▸ ASSIGNMENT: Exactly as they appear below, repeat the lines from the one with "brown toothbrush: 2 -> 5" through the one with "purple truck: 5 -> 6", and no others.

▸ AVAILABLE RECORDS:
========================================================================

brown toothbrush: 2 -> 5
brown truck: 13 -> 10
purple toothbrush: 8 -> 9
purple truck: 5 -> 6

========================================================================

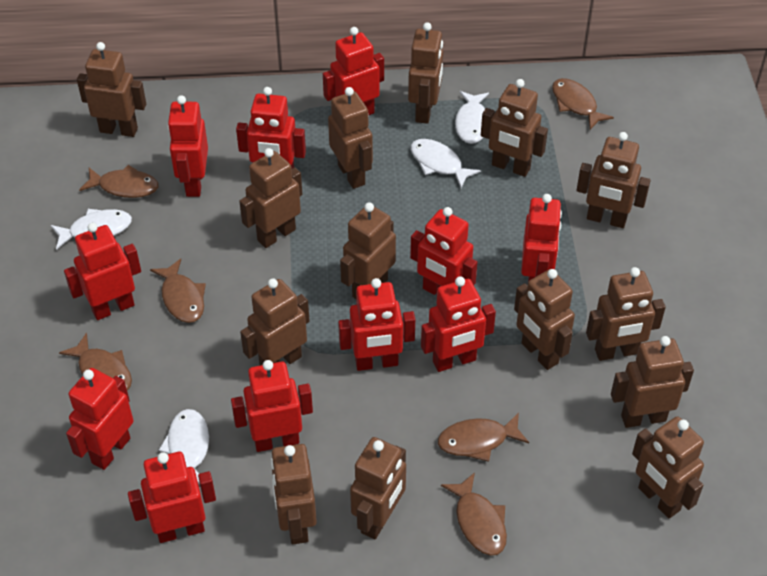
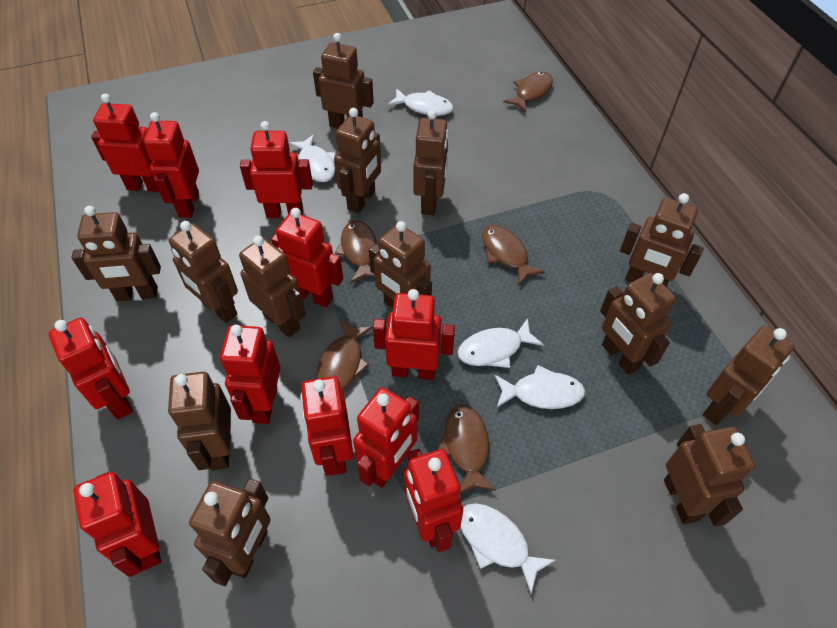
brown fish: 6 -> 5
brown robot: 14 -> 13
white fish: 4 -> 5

========================================================================

▸ SOLUTION TO THIS TASK:
brown toothbrush: 2 -> 5
brown truck: 13 -> 10
purple toothbrush: 8 -> 9
purple truck: 5 -> 6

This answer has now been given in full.